What you should do ▸ Find the line with "R3: 100k (U1/in+, VS) -> 100k (GND, U1/in+)" in the data below. Repeat it and every line after it exactly, but not the pictures.

Source material ▸
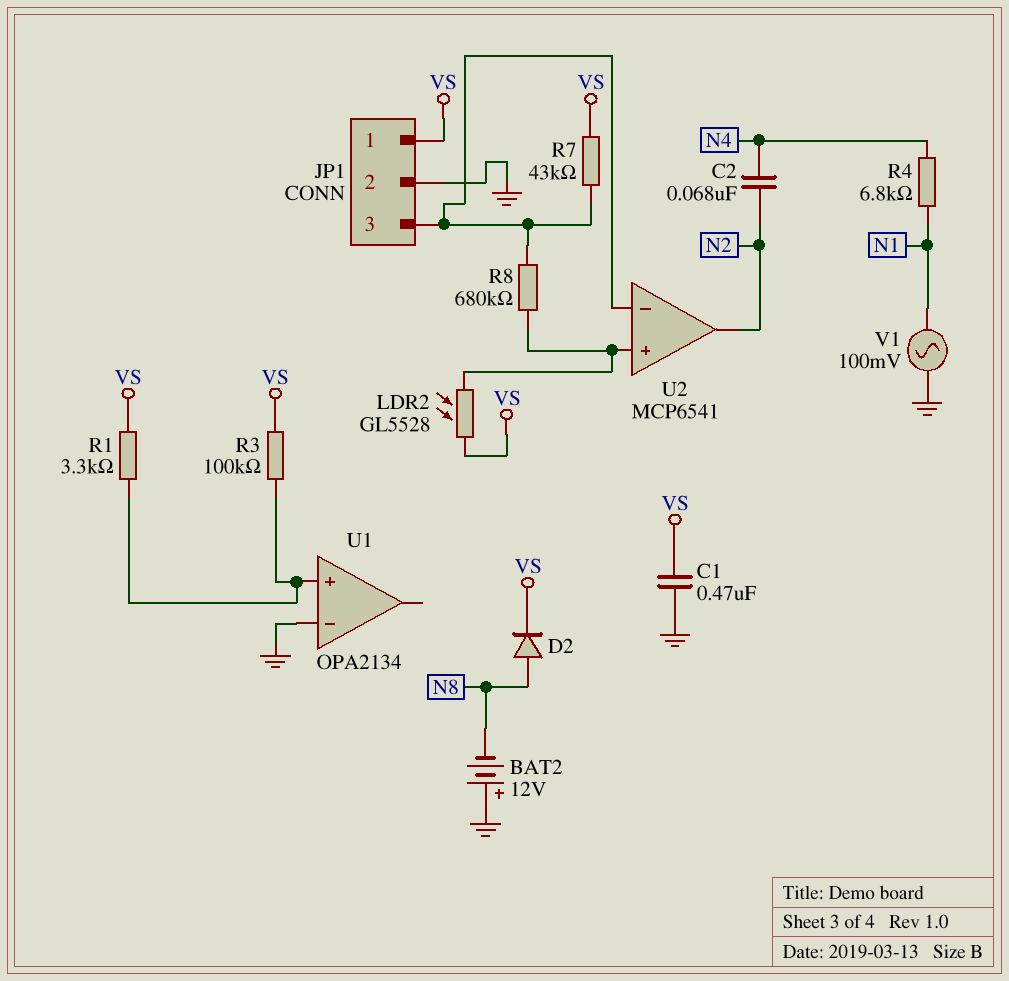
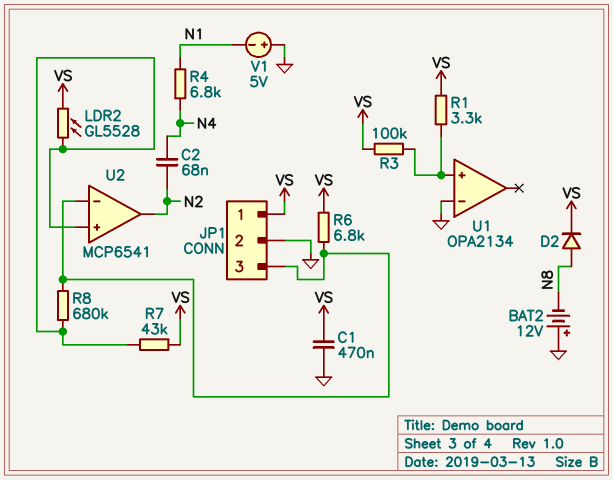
R6: none -> 6.8k (JP1/3, VS)
R7: 43k (JP1/3, VS) -> 43k (U2/in+, VS)
V1: AC 100mV (GND, N1) -> 5V (plus GND, minus N1)

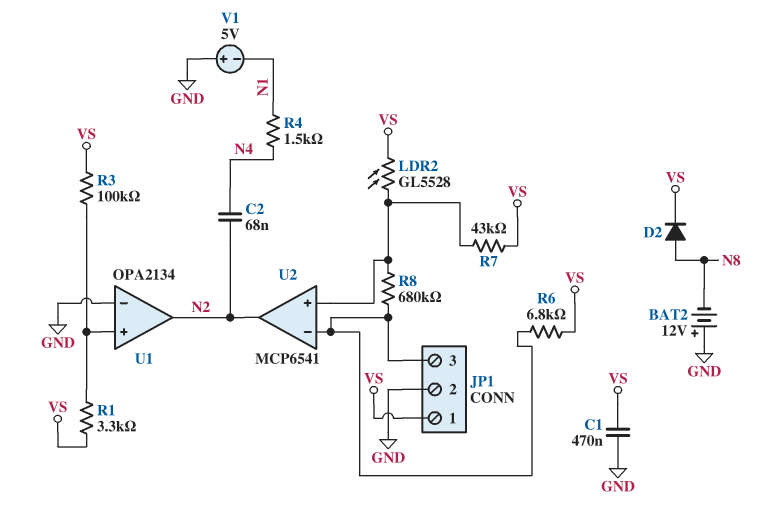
R4: 6.8k (N1, N4) -> 1.5k (N1, N4)
U1 pin out: none -> N2

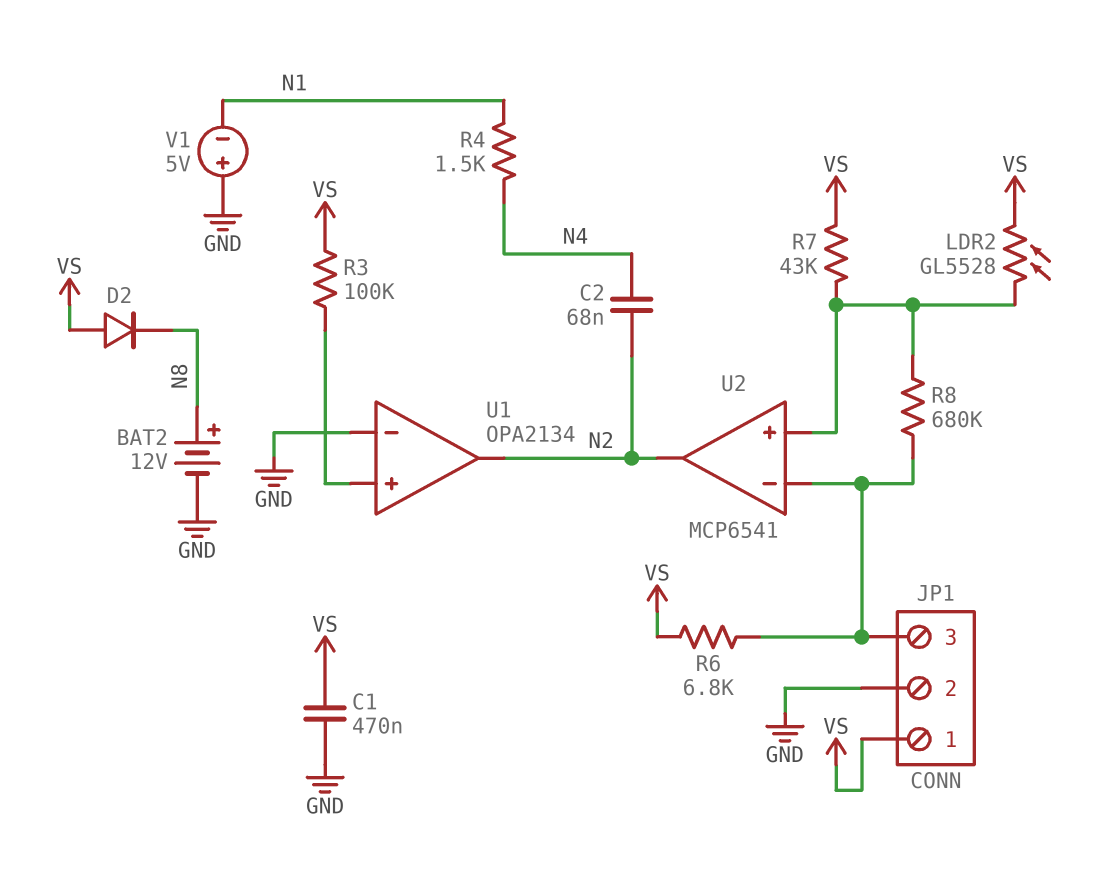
BAT2: 12V (plus GND, minus N8) -> 12V (plus N8, minus GND)
D2: diode (A N8, K VS) -> diode (A VS, K N8)
R1: 3.3k (U1/in+, VS) -> none

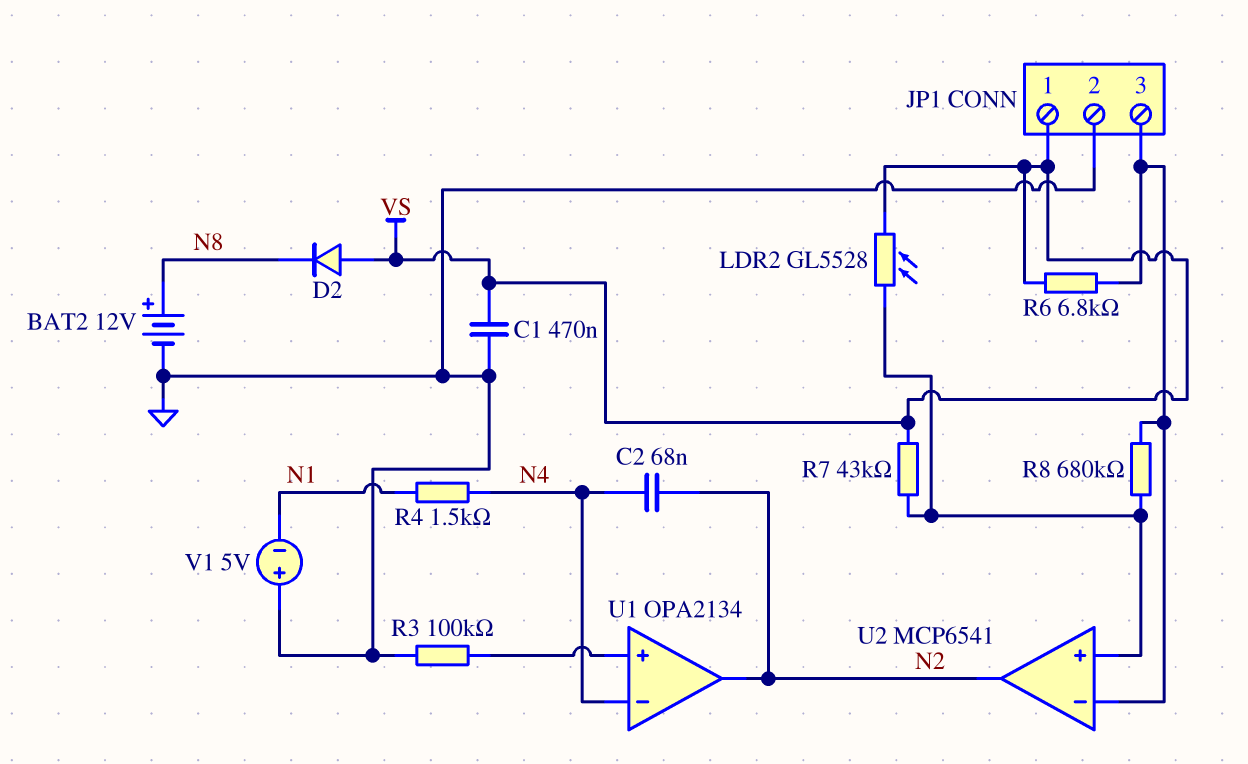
R3: 100k (U1/in+, VS) -> 100k (GND, U1/in+)
U1 pin in-: GND -> N4

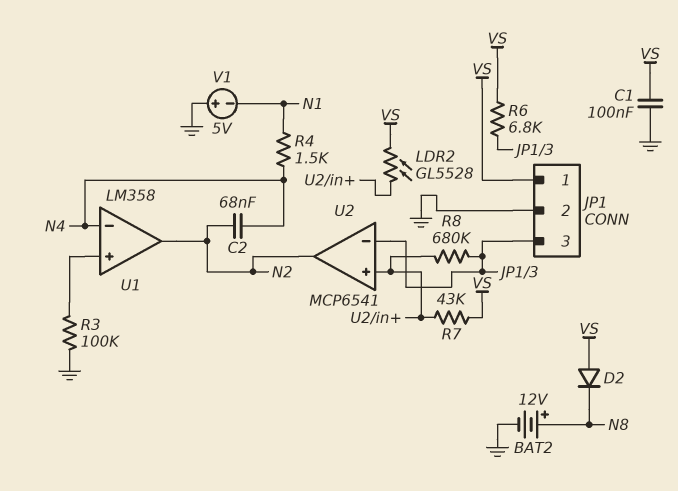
C1: 470nF (GND, VS) -> 100nF (GND, VS)
U1: OPA2134 -> LM358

Written solution ▸
R3: 100k (U1/in+, VS) -> 100k (GND, U1/in+)
U1 pin in-: GND -> N4

C1: 470nF (GND, VS) -> 100nF (GND, VS)
U1: OPA2134 -> LM358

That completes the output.